→ Raw data
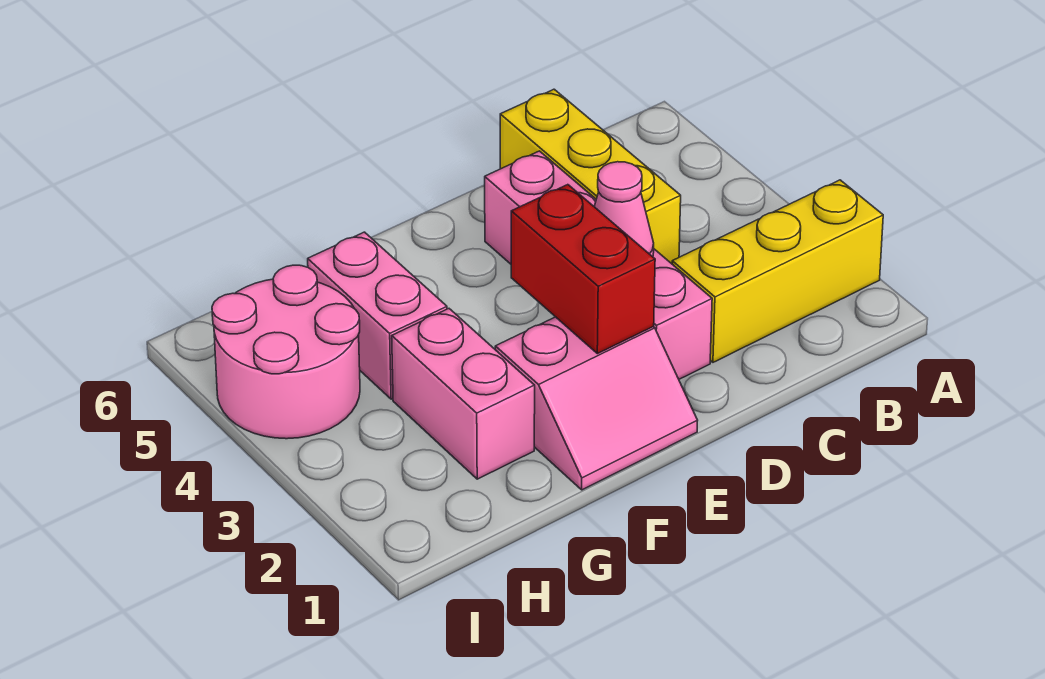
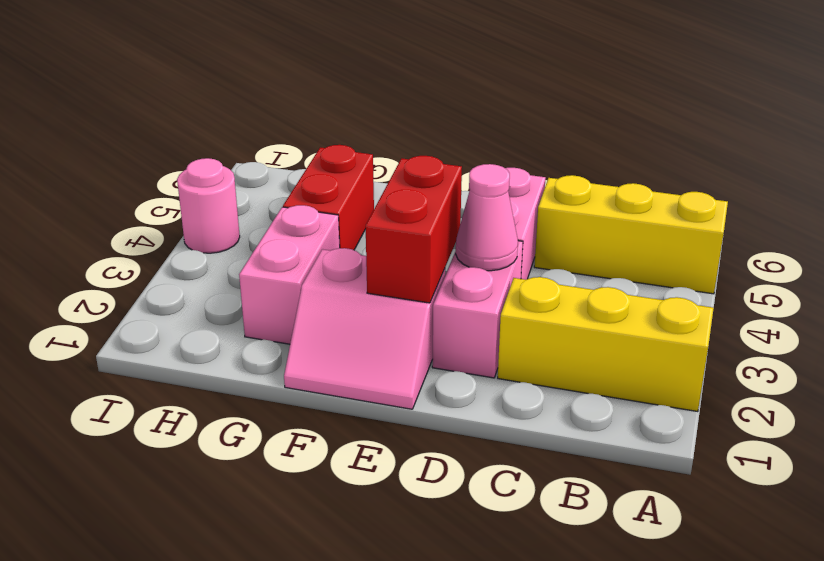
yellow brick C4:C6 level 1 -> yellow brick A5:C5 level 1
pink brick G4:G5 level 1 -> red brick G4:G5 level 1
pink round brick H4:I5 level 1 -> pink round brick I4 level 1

→ Problem to work on
Drop the pictures, then repeat the material word for word.

→ Final answer
yellow brick C4:C6 level 1 -> yellow brick A5:C5 level 1
pink brick G4:G5 level 1 -> red brick G4:G5 level 1
pink round brick H4:I5 level 1 -> pink round brick I4 level 1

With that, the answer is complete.